- WHAT THIS TASK INVOLVES: Copy out each line of the material that includes the word "replaced".

- DATA SECTION:
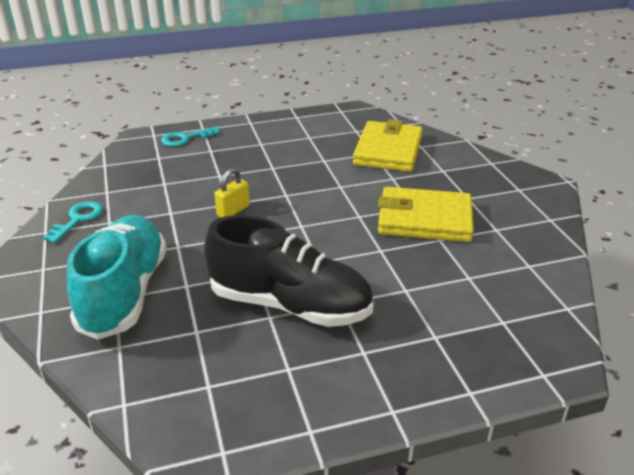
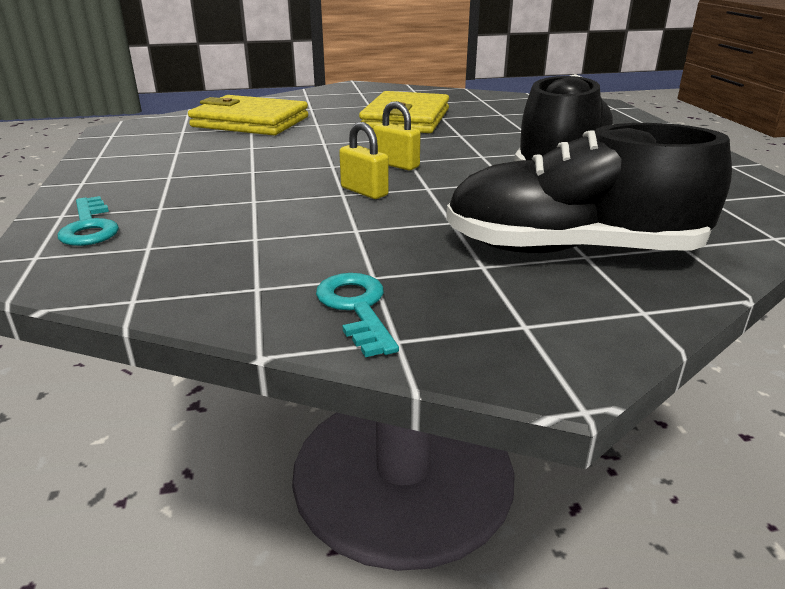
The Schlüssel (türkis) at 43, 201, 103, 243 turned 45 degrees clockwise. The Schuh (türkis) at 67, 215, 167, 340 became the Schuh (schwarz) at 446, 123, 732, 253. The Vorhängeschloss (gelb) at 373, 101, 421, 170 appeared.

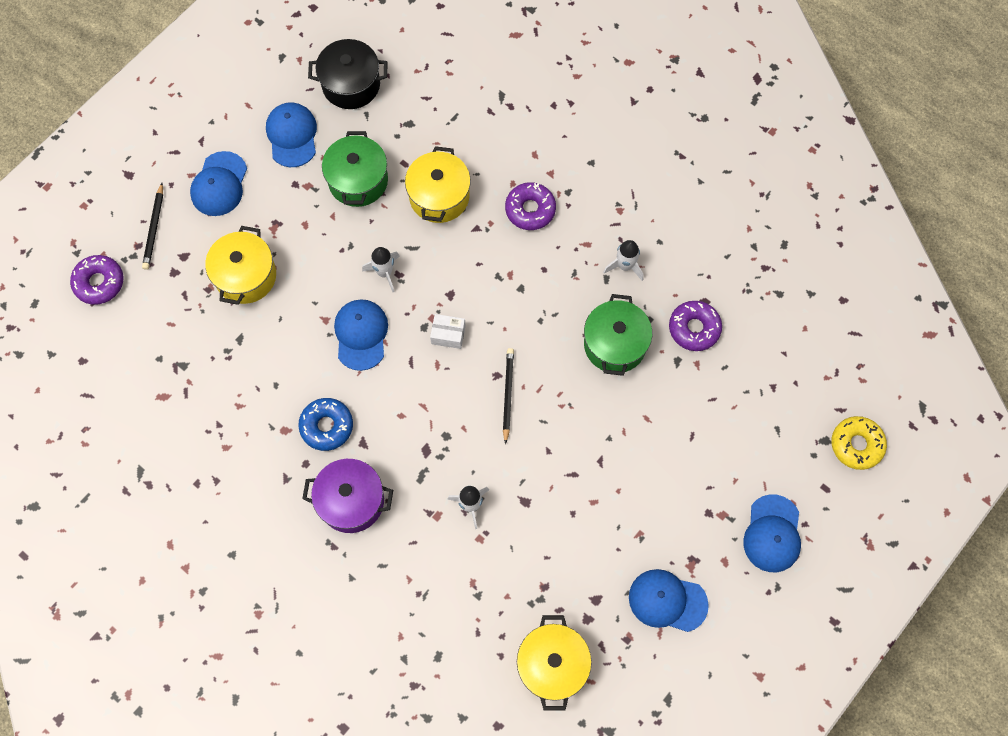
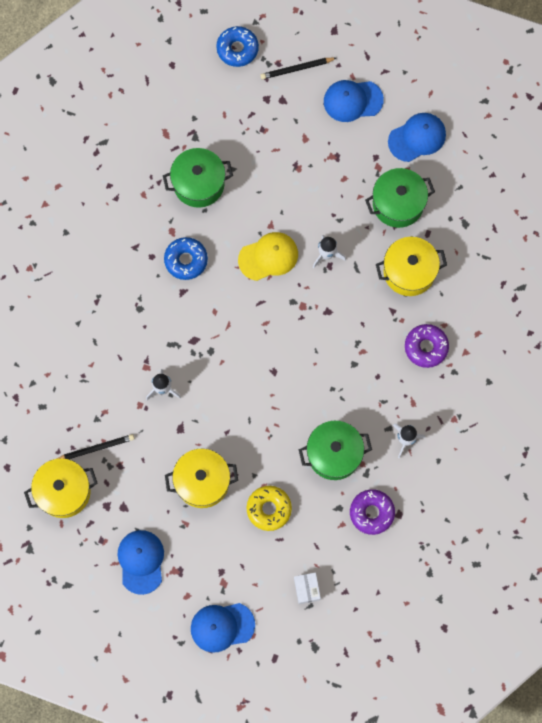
The Kochtopf (schwarz) at 308, 39, 388, 109 disappeared. The Kochtopf (gelb) moved from 205, 226, 276, 305 to 165, 449, 238, 508. The Donut (lila) at 70, 255, 124, 305 became the Donut (blau) at 216, 26, 259, 67. The Kappe (blau) at 334, 299, 388, 371 became the Kappe (gelb) at 238, 232, 298, 281. The Schachtel (weiß) moved from 430, 314, 466, 349 to 294, 572, 321, 604. The Bleistift (schwarz) moved from 503, 348, 514, 444 to 57, 434, 134, 459. The Donut (gelb) moved from 831, 416, 887, 470 to 247, 486, 292, 531. The Kochtopf (lila) at 302, 459, 393, 533 disappeared. The Kochtopf (grün) at 163, 148, 233, 208 appeared.

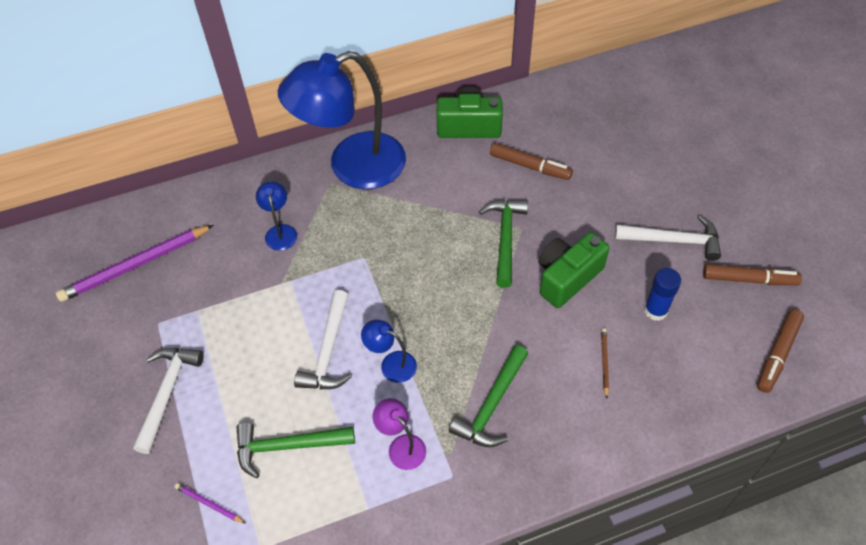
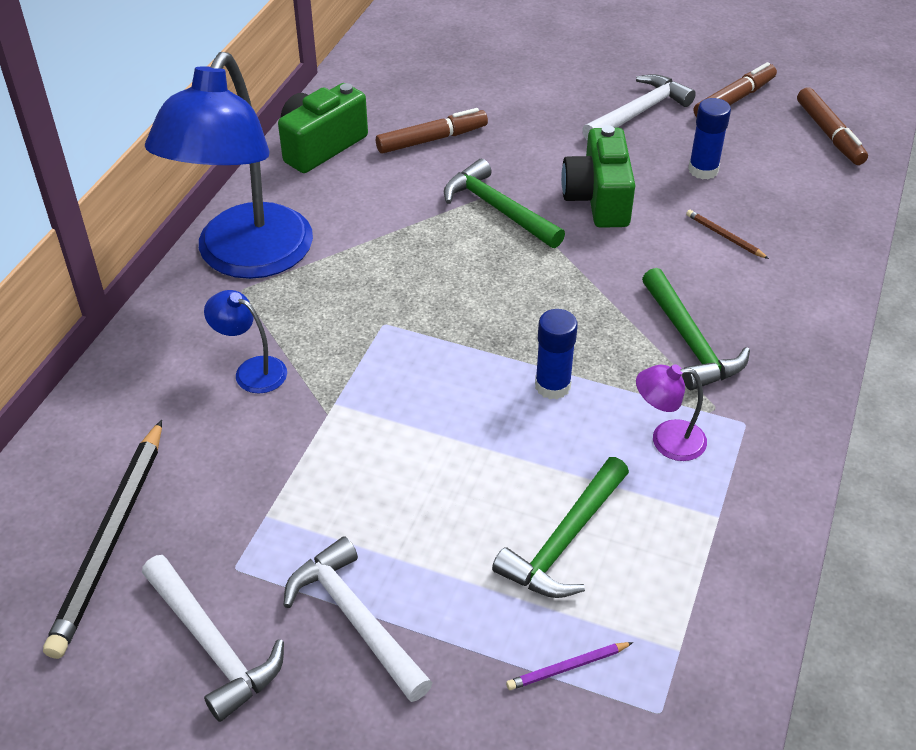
The Bleistift (lila) at 56, 225, 214, 302 became the Bleistift (schwarz) at 43, 420, 162, 659. The Hammer (weiß) moved from 294, 290, 351, 389 to 142, 555, 284, 722. The Lampe (blau) at 361, 320, 417, 383 was replaced by the Klebestift (blau) at 535, 309, 578, 399.

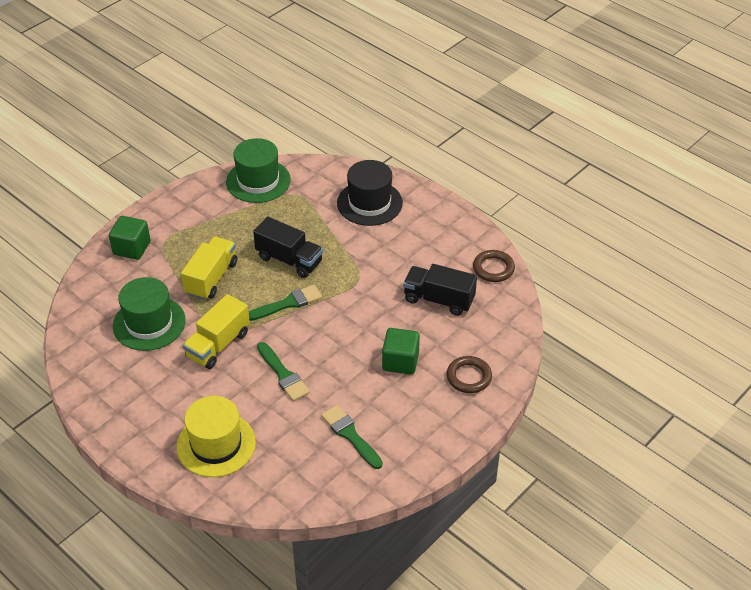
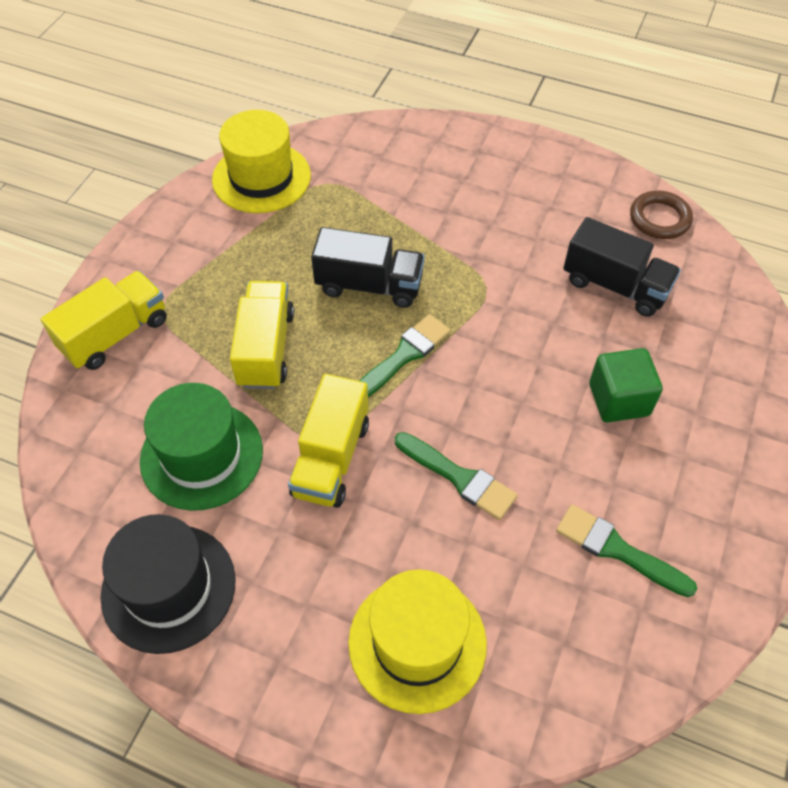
The Hut (grün) at 226, 138, 291, 203 became the Hut (gelb) at 212, 110, 311, 213. The Hut (schwarz) moved from 337, 160, 403, 226 to 100, 514, 236, 654. The Kubus (grün) at 109, 216, 150, 260 was replaced by the Lastwagen (gelb) at 41, 271, 167, 370. The Lastwagen (schwarz) at 403, 264, 477, 316 turned 150 degrees counterclockwise. The Ring (braun) at 447, 356, 492, 393 disappeared.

- RESULT OF THE EXERCISE:
The Bleistift (lila) at 56, 225, 214, 302 became the Bleistift (schwarz) at 43, 420, 162, 659. The Hammer (weiß) moved from 294, 290, 351, 389 to 142, 555, 284, 722. The Lampe (blau) at 361, 320, 417, 383 was replaced by the Klebestift (blau) at 535, 309, 578, 399.
The Hut (grün) at 226, 138, 291, 203 became the Hut (gelb) at 212, 110, 311, 213. The Hut (schwarz) moved from 337, 160, 403, 226 to 100, 514, 236, 654. The Kubus (grün) at 109, 216, 150, 260 was replaced by the Lastwagen (gelb) at 41, 271, 167, 370. The Lastwagen (schwarz) at 403, 264, 477, 316 turned 150 degrees counterclockwise. The Ring (braun) at 447, 356, 492, 393 disappeared.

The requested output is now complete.